**INFORMATION SHOWN**
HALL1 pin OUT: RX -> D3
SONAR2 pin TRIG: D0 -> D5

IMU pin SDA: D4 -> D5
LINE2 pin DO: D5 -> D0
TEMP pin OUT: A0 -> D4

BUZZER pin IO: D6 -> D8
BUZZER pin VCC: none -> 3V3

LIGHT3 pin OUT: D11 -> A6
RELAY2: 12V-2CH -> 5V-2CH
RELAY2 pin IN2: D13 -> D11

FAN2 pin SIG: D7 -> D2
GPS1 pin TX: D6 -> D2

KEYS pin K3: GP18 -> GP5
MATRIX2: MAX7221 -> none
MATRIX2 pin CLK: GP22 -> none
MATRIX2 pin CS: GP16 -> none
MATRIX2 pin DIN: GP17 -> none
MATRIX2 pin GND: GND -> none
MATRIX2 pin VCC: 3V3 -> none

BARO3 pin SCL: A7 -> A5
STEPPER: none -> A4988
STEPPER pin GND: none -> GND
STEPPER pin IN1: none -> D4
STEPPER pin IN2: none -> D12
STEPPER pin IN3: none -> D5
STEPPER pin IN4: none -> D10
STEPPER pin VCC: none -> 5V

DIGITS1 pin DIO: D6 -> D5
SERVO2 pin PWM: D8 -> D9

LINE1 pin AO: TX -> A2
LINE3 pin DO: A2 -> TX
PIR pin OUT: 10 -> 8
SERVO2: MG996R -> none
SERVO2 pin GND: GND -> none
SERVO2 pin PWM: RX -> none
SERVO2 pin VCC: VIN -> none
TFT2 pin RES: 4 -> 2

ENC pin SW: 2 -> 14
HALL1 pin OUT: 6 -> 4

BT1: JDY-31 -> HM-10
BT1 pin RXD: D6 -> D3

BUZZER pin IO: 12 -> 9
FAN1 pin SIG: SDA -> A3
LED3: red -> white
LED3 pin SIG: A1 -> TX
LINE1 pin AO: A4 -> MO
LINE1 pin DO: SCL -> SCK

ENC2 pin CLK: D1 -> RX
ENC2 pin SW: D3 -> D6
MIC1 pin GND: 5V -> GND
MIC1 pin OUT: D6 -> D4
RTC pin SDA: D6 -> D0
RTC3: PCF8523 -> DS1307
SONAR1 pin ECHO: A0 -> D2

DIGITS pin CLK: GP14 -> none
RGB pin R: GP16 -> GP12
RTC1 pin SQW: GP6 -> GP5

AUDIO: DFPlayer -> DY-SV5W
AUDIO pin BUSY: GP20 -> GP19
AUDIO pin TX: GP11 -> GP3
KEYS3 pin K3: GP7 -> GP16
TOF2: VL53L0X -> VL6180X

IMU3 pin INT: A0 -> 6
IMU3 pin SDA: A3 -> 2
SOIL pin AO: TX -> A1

**REQUIREMENT**
Starting at the line that contains "STEPPER pin IN4: none -> D10", retype each line through the last one in the records, both included, and add nothing.

**RESPONSE BELOW**
STEPPER pin IN4: none -> D10
STEPPER pin VCC: none -> 5V

DIGITS1 pin DIO: D6 -> D5
SERVO2 pin PWM: D8 -> D9

LINE1 pin AO: TX -> A2
LINE3 pin DO: A2 -> TX
PIR pin OUT: 10 -> 8
SERVO2: MG996R -> none
SERVO2 pin GND: GND -> none
SERVO2 pin PWM: RX -> none
SERVO2 pin VCC: VIN -> none
TFT2 pin RES: 4 -> 2

ENC pin SW: 2 -> 14
HALL1 pin OUT: 6 -> 4

BT1: JDY-31 -> HM-10
BT1 pin RXD: D6 -> D3

BUZZER pin IO: 12 -> 9
FAN1 pin SIG: SDA -> A3
LED3: red -> white
LED3 pin SIG: A1 -> TX
LINE1 pin AO: A4 -> MO
LINE1 pin DO: SCL -> SCK

ENC2 pin CLK: D1 -> RX
ENC2 pin SW: D3 -> D6
MIC1 pin GND: 5V -> GND
MIC1 pin OUT: D6 -> D4
RTC pin SDA: D6 -> D0
RTC3: PCF8523 -> DS1307
SONAR1 pin ECHO: A0 -> D2

DIGITS pin CLK: GP14 -> none
RGB pin R: GP16 -> GP12
RTC1 pin SQW: GP6 -> GP5

AUDIO: DFPlayer -> DY-SV5W
AUDIO pin BUSY: GP20 -> GP19
AUDIO pin TX: GP11 -> GP3
KEYS3 pin K3: GP7 -> GP16
TOF2: VL53L0X -> VL6180X

IMU3 pin INT: A0 -> 6
IMU3 pin SDA: A3 -> 2
SOIL pin AO: TX -> A1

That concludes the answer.